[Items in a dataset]
- - -

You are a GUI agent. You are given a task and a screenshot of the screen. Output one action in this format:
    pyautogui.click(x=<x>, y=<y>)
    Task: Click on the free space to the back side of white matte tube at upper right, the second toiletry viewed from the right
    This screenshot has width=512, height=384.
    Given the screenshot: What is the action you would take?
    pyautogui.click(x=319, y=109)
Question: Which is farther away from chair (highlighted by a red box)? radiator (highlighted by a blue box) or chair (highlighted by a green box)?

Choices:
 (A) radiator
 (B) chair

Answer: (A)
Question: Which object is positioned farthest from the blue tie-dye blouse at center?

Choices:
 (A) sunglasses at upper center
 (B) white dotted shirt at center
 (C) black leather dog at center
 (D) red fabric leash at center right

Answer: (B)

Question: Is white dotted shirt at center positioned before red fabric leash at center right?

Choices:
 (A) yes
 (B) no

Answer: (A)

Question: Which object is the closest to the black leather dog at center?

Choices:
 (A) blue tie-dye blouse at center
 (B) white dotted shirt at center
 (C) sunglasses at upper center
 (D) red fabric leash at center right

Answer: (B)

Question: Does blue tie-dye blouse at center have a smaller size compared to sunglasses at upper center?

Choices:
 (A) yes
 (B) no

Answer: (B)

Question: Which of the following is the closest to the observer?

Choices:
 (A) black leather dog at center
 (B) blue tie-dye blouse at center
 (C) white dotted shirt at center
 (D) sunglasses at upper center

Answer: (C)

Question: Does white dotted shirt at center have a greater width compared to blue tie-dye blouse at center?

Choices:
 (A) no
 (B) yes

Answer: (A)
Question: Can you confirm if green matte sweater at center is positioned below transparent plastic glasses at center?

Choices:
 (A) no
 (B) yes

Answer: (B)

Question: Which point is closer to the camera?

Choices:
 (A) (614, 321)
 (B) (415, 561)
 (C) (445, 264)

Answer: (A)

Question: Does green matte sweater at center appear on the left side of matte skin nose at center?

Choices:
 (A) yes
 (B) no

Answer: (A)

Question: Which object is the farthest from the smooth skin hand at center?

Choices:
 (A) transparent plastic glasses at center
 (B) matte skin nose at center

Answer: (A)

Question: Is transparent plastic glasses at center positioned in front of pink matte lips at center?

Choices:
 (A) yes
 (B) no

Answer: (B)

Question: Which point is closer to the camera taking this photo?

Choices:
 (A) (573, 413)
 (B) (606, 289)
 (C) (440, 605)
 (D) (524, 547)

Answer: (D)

- - -

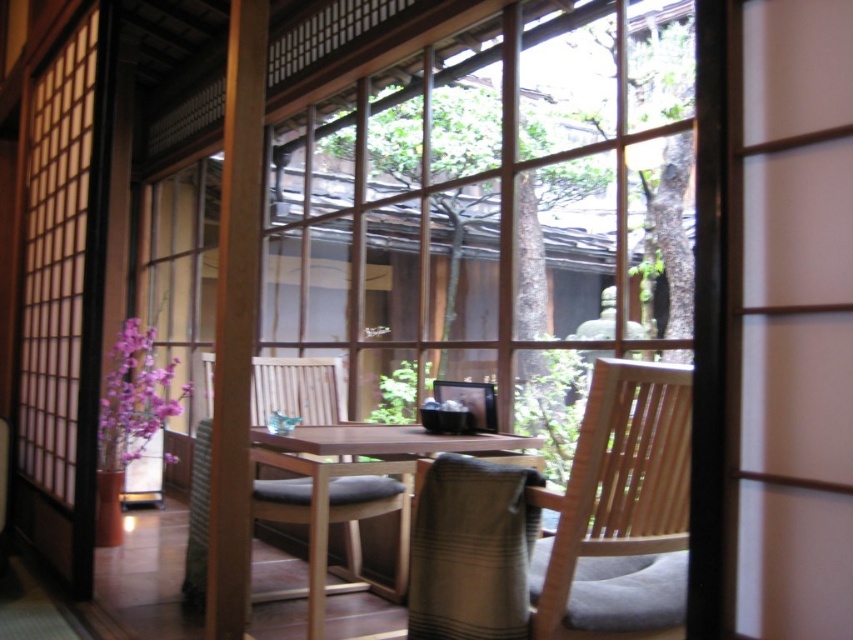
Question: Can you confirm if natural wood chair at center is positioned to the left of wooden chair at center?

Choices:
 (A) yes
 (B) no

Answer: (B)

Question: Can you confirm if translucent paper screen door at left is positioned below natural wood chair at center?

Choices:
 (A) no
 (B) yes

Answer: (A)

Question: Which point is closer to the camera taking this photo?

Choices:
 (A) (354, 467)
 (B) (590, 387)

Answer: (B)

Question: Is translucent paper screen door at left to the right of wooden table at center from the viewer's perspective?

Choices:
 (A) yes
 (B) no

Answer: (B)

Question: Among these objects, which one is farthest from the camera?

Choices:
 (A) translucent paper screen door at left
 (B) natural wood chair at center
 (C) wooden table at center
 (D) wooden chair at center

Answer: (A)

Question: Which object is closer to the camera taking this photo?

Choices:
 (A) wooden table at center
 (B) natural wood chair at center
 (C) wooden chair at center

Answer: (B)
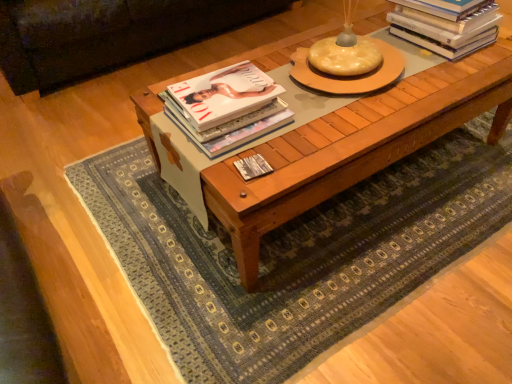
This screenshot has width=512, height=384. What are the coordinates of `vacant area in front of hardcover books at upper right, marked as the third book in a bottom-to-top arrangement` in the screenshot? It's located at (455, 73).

- - -

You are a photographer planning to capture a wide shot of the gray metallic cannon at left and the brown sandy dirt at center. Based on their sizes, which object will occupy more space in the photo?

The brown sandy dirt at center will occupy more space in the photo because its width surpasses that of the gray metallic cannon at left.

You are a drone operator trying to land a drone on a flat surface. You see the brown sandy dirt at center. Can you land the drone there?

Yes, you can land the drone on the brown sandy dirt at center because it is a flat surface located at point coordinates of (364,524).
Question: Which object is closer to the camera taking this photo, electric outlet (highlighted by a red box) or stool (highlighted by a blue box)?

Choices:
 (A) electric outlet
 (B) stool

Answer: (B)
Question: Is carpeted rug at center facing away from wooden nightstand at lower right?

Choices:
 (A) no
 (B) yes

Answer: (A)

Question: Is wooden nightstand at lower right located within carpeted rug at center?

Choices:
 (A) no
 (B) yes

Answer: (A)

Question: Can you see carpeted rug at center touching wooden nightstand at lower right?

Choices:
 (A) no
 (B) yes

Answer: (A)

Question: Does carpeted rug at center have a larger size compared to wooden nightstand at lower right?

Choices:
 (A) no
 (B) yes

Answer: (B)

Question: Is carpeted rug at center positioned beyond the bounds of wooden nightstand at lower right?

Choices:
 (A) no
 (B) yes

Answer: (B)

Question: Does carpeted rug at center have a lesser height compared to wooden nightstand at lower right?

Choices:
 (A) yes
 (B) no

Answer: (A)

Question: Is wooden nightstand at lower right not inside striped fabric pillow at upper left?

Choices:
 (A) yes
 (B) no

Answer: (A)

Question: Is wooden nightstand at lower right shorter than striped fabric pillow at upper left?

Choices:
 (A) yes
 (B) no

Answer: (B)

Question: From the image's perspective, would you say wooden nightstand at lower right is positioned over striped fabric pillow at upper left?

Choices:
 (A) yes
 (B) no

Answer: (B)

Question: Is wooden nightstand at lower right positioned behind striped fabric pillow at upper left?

- - -

▸ Exercise objective:
Return the lines above word for word, beginning at the line that contains "Yes, you can" and stopping after the line that contains "Question: From the".

▸ Response to this task:
Yes, you can land the drone on the brown sandy dirt at center because it is a flat surface located at point coordinates of (364,524).
Question: Which object is closer to the camera taking this photo, electric outlet (highlighted by a red box) or stool (highlighted by a blue box)?

Choices:
 (A) electric outlet
 (B) stool

Answer: (B)
Question: Is carpeted rug at center facing away from wooden nightstand at lower right?

Choices:
 (A) no
 (B) yes

Answer: (A)

Question: Is wooden nightstand at lower right located within carpeted rug at center?

Choices:
 (A) no
 (B) yes

Answer: (A)

Question: Can you see carpeted rug at center touching wooden nightstand at lower right?

Choices:
 (A) no
 (B) yes

Answer: (A)

Question: Does carpeted rug at center have a larger size compared to wooden nightstand at lower right?

Choices:
 (A) no
 (B) yes

Answer: (B)

Question: Is carpeted rug at center positioned beyond the bounds of wooden nightstand at lower right?

Choices:
 (A) no
 (B) yes

Answer: (B)

Question: Does carpeted rug at center have a lesser height compared to wooden nightstand at lower right?

Choices:
 (A) yes
 (B) no

Answer: (A)

Question: Is wooden nightstand at lower right not inside striped fabric pillow at upper left?

Choices:
 (A) yes
 (B) no

Answer: (A)

Question: Is wooden nightstand at lower right shorter than striped fabric pillow at upper left?

Choices:
 (A) yes
 (B) no

Answer: (B)

Question: From the image's perspective, would you say wooden nightstand at lower right is positioned over striped fabric pillow at upper left?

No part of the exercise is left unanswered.